### What to produce
The result should be the lines from the one that contains "173 419 205" to the final line of the entries below, copied exactly and with no pictures.

### Study material

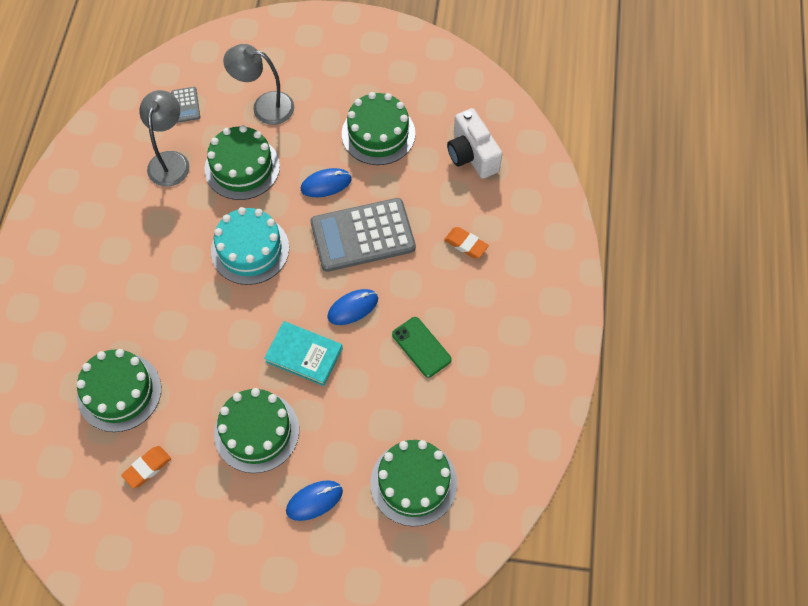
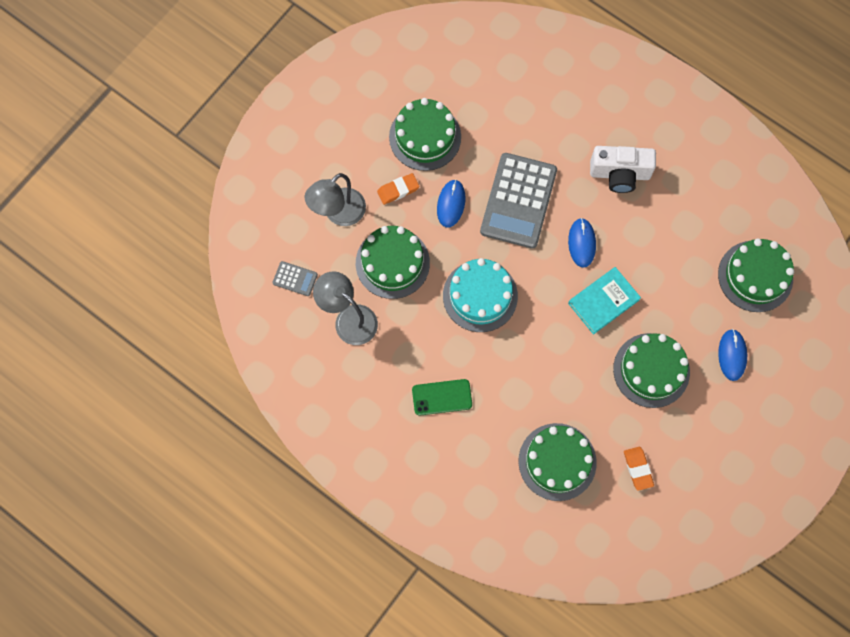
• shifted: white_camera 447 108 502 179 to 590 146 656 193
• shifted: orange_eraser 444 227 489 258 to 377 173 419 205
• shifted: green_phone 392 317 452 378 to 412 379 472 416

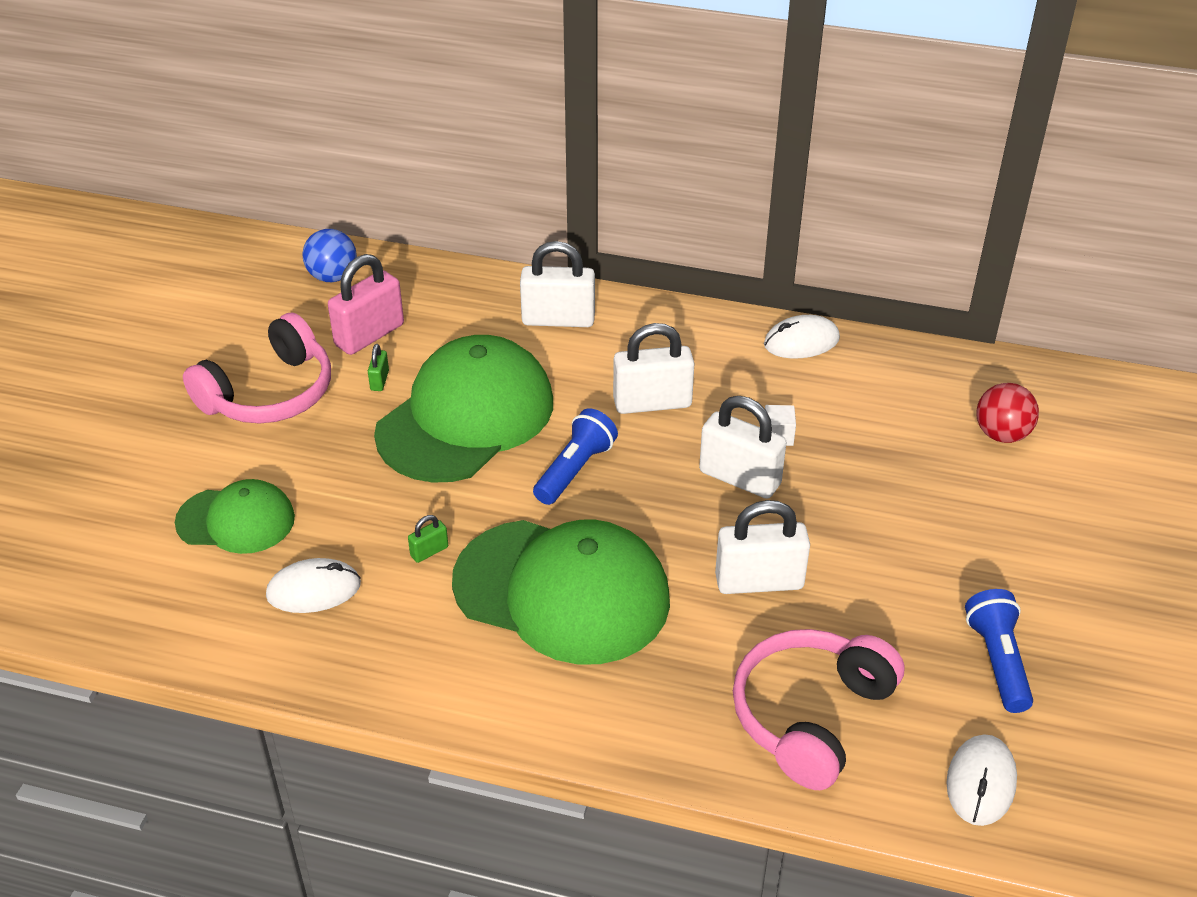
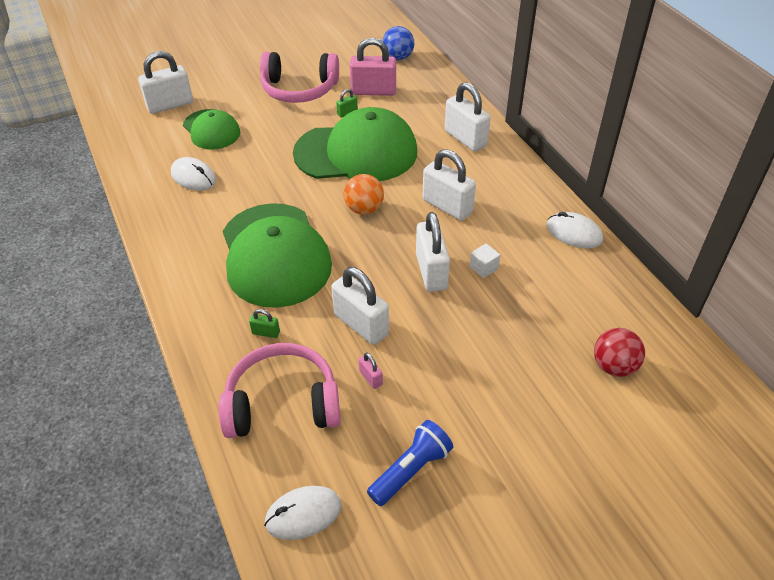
• swapped: blue_flashlight 533 408 618 505 to orange_ball 343 174 384 215
• shifted: green_padlock 408 515 448 563 to 249 309 280 338
• new: white_padlock 138 51 193 114
• new: pink_padlock 359 353 383 389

### Answer space
• shifted: orange_eraser 444 227 489 258 to 377 173 419 205
• shifted: green_phone 392 317 452 378 to 412 379 472 416

• swapped: blue_flashlight 533 408 618 505 to orange_ball 343 174 384 215
• shifted: green_padlock 408 515 448 563 to 249 309 280 338
• new: white_padlock 138 51 193 114
• new: pink_padlock 359 353 383 389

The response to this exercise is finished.